◆ **Instructions for the task**
Every line below should be set down exactly as it appears.

◆ **Extracted data**
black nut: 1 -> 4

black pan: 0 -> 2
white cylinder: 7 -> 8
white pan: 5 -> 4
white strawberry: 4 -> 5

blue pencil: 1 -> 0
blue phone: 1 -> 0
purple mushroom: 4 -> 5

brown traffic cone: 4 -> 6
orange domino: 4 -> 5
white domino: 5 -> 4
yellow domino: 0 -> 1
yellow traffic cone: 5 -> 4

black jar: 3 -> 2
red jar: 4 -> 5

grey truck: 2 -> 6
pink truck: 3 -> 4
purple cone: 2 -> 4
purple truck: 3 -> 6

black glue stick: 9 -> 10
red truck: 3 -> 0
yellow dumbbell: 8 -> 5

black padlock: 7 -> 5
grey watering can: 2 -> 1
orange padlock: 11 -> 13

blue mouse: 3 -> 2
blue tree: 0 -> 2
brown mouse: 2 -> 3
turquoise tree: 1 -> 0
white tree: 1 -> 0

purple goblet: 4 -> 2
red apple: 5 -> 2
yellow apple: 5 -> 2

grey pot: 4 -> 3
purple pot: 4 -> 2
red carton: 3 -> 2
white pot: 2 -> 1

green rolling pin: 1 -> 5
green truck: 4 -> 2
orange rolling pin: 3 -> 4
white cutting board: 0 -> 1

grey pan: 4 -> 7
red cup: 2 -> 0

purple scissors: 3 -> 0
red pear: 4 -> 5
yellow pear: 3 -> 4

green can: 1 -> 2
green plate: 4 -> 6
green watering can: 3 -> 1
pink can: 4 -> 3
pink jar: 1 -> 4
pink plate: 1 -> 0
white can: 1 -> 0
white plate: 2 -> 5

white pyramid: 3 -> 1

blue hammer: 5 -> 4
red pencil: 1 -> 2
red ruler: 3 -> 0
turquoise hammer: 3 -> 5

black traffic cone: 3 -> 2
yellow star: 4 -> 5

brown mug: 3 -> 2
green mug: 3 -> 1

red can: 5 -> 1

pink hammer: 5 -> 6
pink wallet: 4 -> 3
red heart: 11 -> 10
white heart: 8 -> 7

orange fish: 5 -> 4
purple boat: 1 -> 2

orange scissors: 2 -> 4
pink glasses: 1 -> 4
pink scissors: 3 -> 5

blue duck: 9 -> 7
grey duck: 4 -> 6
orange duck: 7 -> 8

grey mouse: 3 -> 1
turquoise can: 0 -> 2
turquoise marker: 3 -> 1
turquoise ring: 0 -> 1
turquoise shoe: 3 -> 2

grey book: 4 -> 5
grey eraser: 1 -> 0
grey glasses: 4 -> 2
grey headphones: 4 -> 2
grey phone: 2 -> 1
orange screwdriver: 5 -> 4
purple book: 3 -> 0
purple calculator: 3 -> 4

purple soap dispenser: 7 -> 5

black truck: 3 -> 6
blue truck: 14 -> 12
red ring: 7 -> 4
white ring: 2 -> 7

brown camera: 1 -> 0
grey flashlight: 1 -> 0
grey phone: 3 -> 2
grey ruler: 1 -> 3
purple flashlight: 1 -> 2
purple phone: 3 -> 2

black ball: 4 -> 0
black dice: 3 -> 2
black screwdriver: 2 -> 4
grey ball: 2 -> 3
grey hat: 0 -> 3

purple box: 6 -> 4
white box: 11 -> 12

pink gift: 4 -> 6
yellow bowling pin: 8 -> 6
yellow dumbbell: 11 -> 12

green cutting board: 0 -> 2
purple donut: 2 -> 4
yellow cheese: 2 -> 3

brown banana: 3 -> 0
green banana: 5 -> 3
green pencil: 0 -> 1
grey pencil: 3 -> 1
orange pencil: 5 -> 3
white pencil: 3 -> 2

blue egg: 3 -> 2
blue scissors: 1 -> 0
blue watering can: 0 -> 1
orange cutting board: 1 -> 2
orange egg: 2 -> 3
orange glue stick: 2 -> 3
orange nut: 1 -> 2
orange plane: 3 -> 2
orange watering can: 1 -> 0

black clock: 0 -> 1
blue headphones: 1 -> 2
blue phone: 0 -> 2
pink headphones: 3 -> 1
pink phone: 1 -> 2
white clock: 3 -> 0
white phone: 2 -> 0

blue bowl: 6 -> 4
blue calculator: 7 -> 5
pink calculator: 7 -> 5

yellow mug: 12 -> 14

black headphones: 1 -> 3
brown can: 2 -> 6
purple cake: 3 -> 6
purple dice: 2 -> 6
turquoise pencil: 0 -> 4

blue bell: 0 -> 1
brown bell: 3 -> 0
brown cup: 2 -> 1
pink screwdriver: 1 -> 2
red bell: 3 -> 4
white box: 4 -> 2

◆ **Reply**
black nut: 1 -> 4

black pan: 0 -> 2
white cylinder: 7 -> 8
white pan: 5 -> 4
white strawberry: 4 -> 5

blue pencil: 1 -> 0
blue phone: 1 -> 0
purple mushroom: 4 -> 5

brown traffic cone: 4 -> 6
orange domino: 4 -> 5
white domino: 5 -> 4
yellow domino: 0 -> 1
yellow traffic cone: 5 -> 4

black jar: 3 -> 2
red jar: 4 -> 5

grey truck: 2 -> 6
pink truck: 3 -> 4
purple cone: 2 -> 4
purple truck: 3 -> 6

black glue stick: 9 -> 10
red truck: 3 -> 0
yellow dumbbell: 8 -> 5

black padlock: 7 -> 5
grey watering can: 2 -> 1
orange padlock: 11 -> 13

blue mouse: 3 -> 2
blue tree: 0 -> 2
brown mouse: 2 -> 3
turquoise tree: 1 -> 0
white tree: 1 -> 0

purple goblet: 4 -> 2
red apple: 5 -> 2
yellow apple: 5 -> 2

grey pot: 4 -> 3
purple pot: 4 -> 2
red carton: 3 -> 2
white pot: 2 -> 1

green rolling pin: 1 -> 5
green truck: 4 -> 2
orange rolling pin: 3 -> 4
white cutting board: 0 -> 1

grey pan: 4 -> 7
red cup: 2 -> 0

purple scissors: 3 -> 0
red pear: 4 -> 5
yellow pear: 3 -> 4

green can: 1 -> 2
green plate: 4 -> 6
green watering can: 3 -> 1
pink can: 4 -> 3
pink jar: 1 -> 4
pink plate: 1 -> 0
white can: 1 -> 0
white plate: 2 -> 5

white pyramid: 3 -> 1

blue hammer: 5 -> 4
red pencil: 1 -> 2
red ruler: 3 -> 0
turquoise hammer: 3 -> 5

black traffic cone: 3 -> 2
yellow star: 4 -> 5

brown mug: 3 -> 2
green mug: 3 -> 1

red can: 5 -> 1

pink hammer: 5 -> 6
pink wallet: 4 -> 3
red heart: 11 -> 10
white heart: 8 -> 7

orange fish: 5 -> 4
purple boat: 1 -> 2

orange scissors: 2 -> 4
pink glasses: 1 -> 4
pink scissors: 3 -> 5

blue duck: 9 -> 7
grey duck: 4 -> 6
orange duck: 7 -> 8

grey mouse: 3 -> 1
turquoise can: 0 -> 2
turquoise marker: 3 -> 1
turquoise ring: 0 -> 1
turquoise shoe: 3 -> 2

grey book: 4 -> 5
grey eraser: 1 -> 0
grey glasses: 4 -> 2
grey headphones: 4 -> 2
grey phone: 2 -> 1
orange screwdriver: 5 -> 4
purple book: 3 -> 0
purple calculator: 3 -> 4

purple soap dispenser: 7 -> 5

black truck: 3 -> 6
blue truck: 14 -> 12
red ring: 7 -> 4
white ring: 2 -> 7

brown camera: 1 -> 0
grey flashlight: 1 -> 0
grey phone: 3 -> 2
grey ruler: 1 -> 3
purple flashlight: 1 -> 2
purple phone: 3 -> 2

black ball: 4 -> 0
black dice: 3 -> 2
black screwdriver: 2 -> 4
grey ball: 2 -> 3
grey hat: 0 -> 3

purple box: 6 -> 4
white box: 11 -> 12

pink gift: 4 -> 6
yellow bowling pin: 8 -> 6
yellow dumbbell: 11 -> 12

green cutting board: 0 -> 2
purple donut: 2 -> 4
yellow cheese: 2 -> 3

brown banana: 3 -> 0
green banana: 5 -> 3
green pencil: 0 -> 1
grey pencil: 3 -> 1
orange pencil: 5 -> 3
white pencil: 3 -> 2

blue egg: 3 -> 2
blue scissors: 1 -> 0
blue watering can: 0 -> 1
orange cutting board: 1 -> 2
orange egg: 2 -> 3
orange glue stick: 2 -> 3
orange nut: 1 -> 2
orange plane: 3 -> 2
orange watering can: 1 -> 0

black clock: 0 -> 1
blue headphones: 1 -> 2
blue phone: 0 -> 2
pink headphones: 3 -> 1
pink phone: 1 -> 2
white clock: 3 -> 0
white phone: 2 -> 0

blue bowl: 6 -> 4
blue calculator: 7 -> 5
pink calculator: 7 -> 5

yellow mug: 12 -> 14

black headphones: 1 -> 3
brown can: 2 -> 6
purple cake: 3 -> 6
purple dice: 2 -> 6
turquoise pencil: 0 -> 4

blue bell: 0 -> 1
brown bell: 3 -> 0
brown cup: 2 -> 1
pink screwdriver: 1 -> 2
red bell: 3 -> 4
white box: 4 -> 2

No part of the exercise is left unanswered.